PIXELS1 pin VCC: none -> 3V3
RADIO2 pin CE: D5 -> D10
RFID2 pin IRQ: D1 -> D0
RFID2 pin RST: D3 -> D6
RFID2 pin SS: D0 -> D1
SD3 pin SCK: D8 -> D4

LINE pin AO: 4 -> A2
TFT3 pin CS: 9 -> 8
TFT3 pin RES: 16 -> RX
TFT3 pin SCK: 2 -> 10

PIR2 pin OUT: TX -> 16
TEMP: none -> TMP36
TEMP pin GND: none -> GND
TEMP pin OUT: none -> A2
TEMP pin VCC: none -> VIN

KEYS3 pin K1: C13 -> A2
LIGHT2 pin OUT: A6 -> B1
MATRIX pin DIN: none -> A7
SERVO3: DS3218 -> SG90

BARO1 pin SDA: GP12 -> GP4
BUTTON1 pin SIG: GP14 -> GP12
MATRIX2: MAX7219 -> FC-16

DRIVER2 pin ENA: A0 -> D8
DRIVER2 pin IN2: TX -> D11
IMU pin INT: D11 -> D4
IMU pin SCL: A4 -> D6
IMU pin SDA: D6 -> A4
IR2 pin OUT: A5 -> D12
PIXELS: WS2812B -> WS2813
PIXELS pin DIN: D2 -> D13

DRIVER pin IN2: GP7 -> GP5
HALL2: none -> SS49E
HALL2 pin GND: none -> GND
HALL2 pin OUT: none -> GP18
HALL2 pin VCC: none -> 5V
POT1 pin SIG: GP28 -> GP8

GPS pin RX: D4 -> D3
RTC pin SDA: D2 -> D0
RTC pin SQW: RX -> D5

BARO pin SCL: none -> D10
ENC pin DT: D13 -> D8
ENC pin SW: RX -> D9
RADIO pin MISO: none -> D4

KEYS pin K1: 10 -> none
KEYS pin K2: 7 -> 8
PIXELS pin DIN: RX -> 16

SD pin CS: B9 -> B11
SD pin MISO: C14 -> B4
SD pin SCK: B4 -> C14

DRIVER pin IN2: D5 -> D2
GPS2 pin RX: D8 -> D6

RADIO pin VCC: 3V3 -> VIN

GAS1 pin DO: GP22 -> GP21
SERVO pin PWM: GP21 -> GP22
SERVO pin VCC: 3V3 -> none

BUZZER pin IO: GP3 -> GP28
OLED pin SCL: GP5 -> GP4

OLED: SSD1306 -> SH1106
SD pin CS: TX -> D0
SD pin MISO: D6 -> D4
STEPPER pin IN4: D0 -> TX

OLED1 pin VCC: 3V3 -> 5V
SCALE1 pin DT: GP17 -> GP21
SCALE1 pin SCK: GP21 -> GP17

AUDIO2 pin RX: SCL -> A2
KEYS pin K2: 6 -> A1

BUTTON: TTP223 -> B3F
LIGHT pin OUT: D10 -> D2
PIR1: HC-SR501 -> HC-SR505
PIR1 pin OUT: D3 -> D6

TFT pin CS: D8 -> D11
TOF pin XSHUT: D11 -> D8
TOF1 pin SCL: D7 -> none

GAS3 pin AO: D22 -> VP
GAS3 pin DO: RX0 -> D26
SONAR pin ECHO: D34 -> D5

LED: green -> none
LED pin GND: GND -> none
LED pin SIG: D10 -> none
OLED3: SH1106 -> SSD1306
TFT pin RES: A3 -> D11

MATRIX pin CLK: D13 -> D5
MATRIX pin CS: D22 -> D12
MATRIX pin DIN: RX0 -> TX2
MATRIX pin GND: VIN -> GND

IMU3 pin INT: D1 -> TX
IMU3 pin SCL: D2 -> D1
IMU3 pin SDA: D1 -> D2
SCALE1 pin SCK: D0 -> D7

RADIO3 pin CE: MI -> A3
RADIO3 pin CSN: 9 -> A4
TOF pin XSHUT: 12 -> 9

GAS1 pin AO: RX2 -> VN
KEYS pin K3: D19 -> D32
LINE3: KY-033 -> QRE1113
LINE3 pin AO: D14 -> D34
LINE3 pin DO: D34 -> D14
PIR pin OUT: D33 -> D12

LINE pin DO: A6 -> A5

◇ ◇ ◇ ◇

_What is required_.
Print nothing but the lines from the one that contains "DRIVER2 pin ENA: A0 -> D8" to the final line of the data, both included, exactly as they read.

_Problem solution_.
DRIVER2 pin ENA: A0 -> D8
DRIVER2 pin IN2: TX -> D11
IMU pin INT: D11 -> D4
IMU pin SCL: A4 -> D6
IMU pin SDA: D6 -> A4
IR2 pin OUT: A5 -> D12
PIXELS: WS2812B -> WS2813
PIXELS pin DIN: D2 -> D13

DRIVER pin IN2: GP7 -> GP5
HALL2: none -> SS49E
HALL2 pin GND: none -> GND
HALL2 pin OUT: none -> GP18
HALL2 pin VCC: none -> 5V
POT1 pin SIG: GP28 -> GP8

GPS pin RX: D4 -> D3
RTC pin SDA: D2 -> D0
RTC pin SQW: RX -> D5

BARO pin SCL: none -> D10
ENC pin DT: D13 -> D8
ENC pin SW: RX -> D9
RADIO pin MISO: none -> D4

KEYS pin K1: 10 -> none
KEYS pin K2: 7 -> 8
PIXELS pin DIN: RX -> 16

SD pin CS: B9 -> B11
SD pin MISO: C14 -> B4
SD pin SCK: B4 -> C14

DRIVER pin IN2: D5 -> D2
GPS2 pin RX: D8 -> D6

RADIO pin VCC: 3V3 -> VIN

GAS1 pin DO: GP22 -> GP21
SERVO pin PWM: GP21 -> GP22
SERVO pin VCC: 3V3 -> none

BUZZER pin IO: GP3 -> GP28
OLED pin SCL: GP5 -> GP4

OLED: SSD1306 -> SH1106
SD pin CS: TX -> D0
SD pin MISO: D6 -> D4
STEPPER pin IN4: D0 -> TX

OLED1 pin VCC: 3V3 -> 5V
SCALE1 pin DT: GP17 -> GP21
SCALE1 pin SCK: GP21 -> GP17

AUDIO2 pin RX: SCL -> A2
KEYS pin K2: 6 -> A1

BUTTON: TTP223 -> B3F
LIGHT pin OUT: D10 -> D2
PIR1: HC-SR501 -> HC-SR505
PIR1 pin OUT: D3 -> D6

TFT pin CS: D8 -> D11
TOF pin XSHUT: D11 -> D8
TOF1 pin SCL: D7 -> none

GAS3 pin AO: D22 -> VP
GAS3 pin DO: RX0 -> D26
SONAR pin ECHO: D34 -> D5

LED: green -> none
LED pin GND: GND -> none
LED pin SIG: D10 -> none
OLED3: SH1106 -> SSD1306
TFT pin RES: A3 -> D11

MATRIX pin CLK: D13 -> D5
MATRIX pin CS: D22 -> D12
MATRIX pin DIN: RX0 -> TX2
MATRIX pin GND: VIN -> GND

IMU3 pin INT: D1 -> TX
IMU3 pin SCL: D2 -> D1
IMU3 pin SDA: D1 -> D2
SCALE1 pin SCK: D0 -> D7

RADIO3 pin CE: MI -> A3
RADIO3 pin CSN: 9 -> A4
TOF pin XSHUT: 12 -> 9

GAS1 pin AO: RX2 -> VN
KEYS pin K3: D19 -> D32
LINE3: KY-033 -> QRE1113
LINE3 pin AO: D14 -> D34
LINE3 pin DO: D34 -> D14
PIR pin OUT: D33 -> D12

LINE pin DO: A6 -> A5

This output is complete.